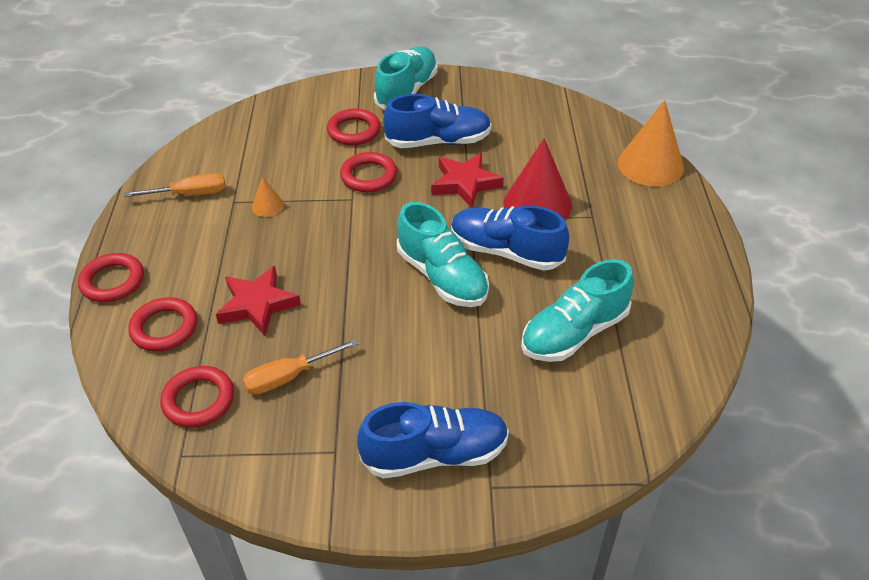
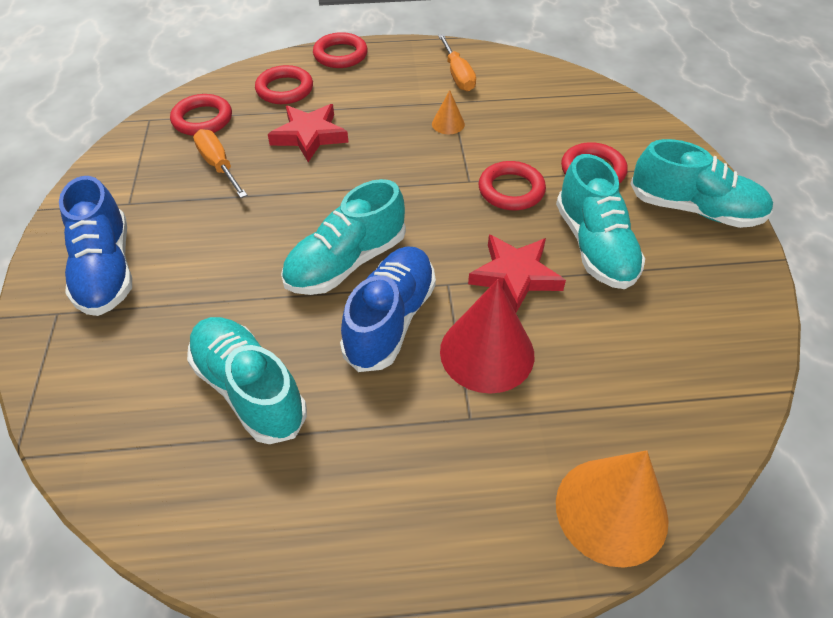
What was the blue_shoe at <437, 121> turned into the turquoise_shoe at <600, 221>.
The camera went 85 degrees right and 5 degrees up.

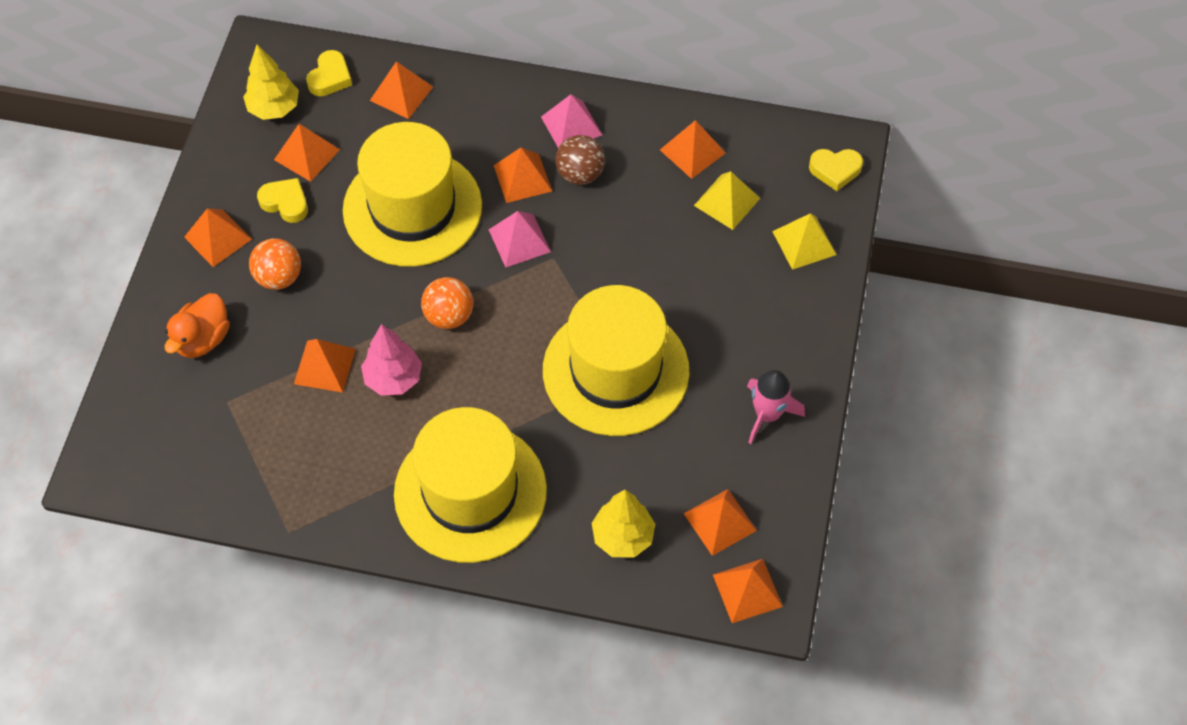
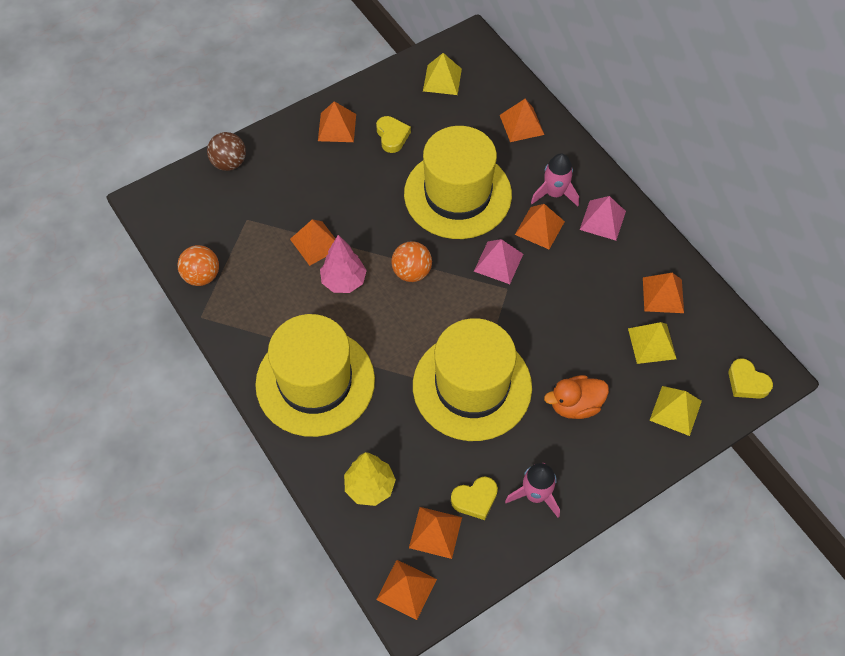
Where the yellow_tree stood at <271, 82>, the yellow_pyramid came to stand at <442, 74>.
The yellow_heart ended up elsewhere, having gone from <329, 73> to <474, 498>.
The second view lost the orange_pyramid at <307, 153>.
The brown_ball ended up elsewhere, having gone from <580, 160> to <226, 151>.
The orange_ball ended up elsewhere, having gone from <275, 264> to <198, 265>.
The orange_duck ended up elsewhere, having gone from <197, 325> to <576, 397>.
The second view gained the pink_rocket at <555, 180>.
The camera went 45 degrees right and 0 degrees up.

========================================================================

* _EXERCISE INSTRUCTIONS_: Please output the records above exactly, without the pictures.

* _ANSWER AREA_:
What was the blue_shoe at <437, 121> turned into the turquoise_shoe at <600, 221>.
The camera went 85 degrees right and 5 degrees up.

Where the yellow_tree stood at <271, 82>, the yellow_pyramid came to stand at <442, 74>.
The yellow_heart ended up elsewhere, having gone from <329, 73> to <474, 498>.
The second view lost the orange_pyramid at <307, 153>.
The brown_ball ended up elsewhere, having gone from <580, 160> to <226, 151>.
The orange_ball ended up elsewhere, having gone from <275, 264> to <198, 265>.
The orange_duck ended up elsewhere, having gone from <197, 325> to <576, 397>.
The second view gained the pink_rocket at <555, 180>.
The camera went 45 degrees right and 0 degrees up.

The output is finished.